● **Information supplied**
"""

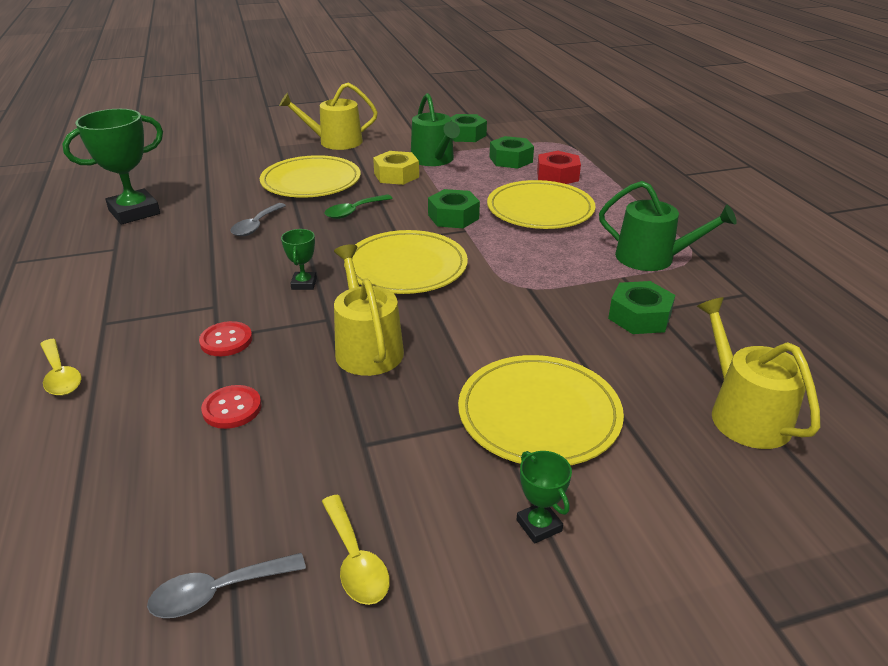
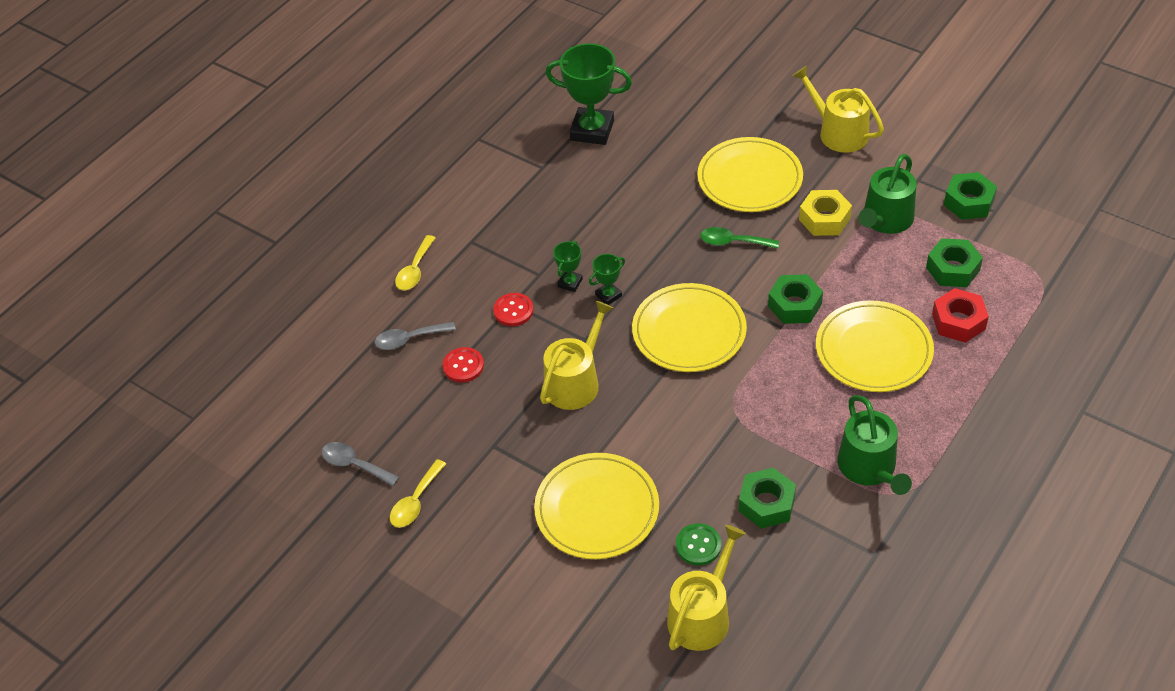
camera: 55 degrees right, 15 degrees up
grey spoon [231,203,286,236] -> grey spoon moved to [374,322,456,350]
green trophy [516,451,572,544] -> green trophy moved to [553,241,583,292]
none -> green button [676,524,721,565]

"""

● **Your task**
What are the lines from the one containing "green trophy [516,451,572,544]" through the end of the material? Reproduce them exactly, both ends included, with nothing added.

● **Answer for this exercise**
green trophy [516,451,572,544] -> green trophy moved to [553,241,583,292]
none -> green button [676,524,721,565]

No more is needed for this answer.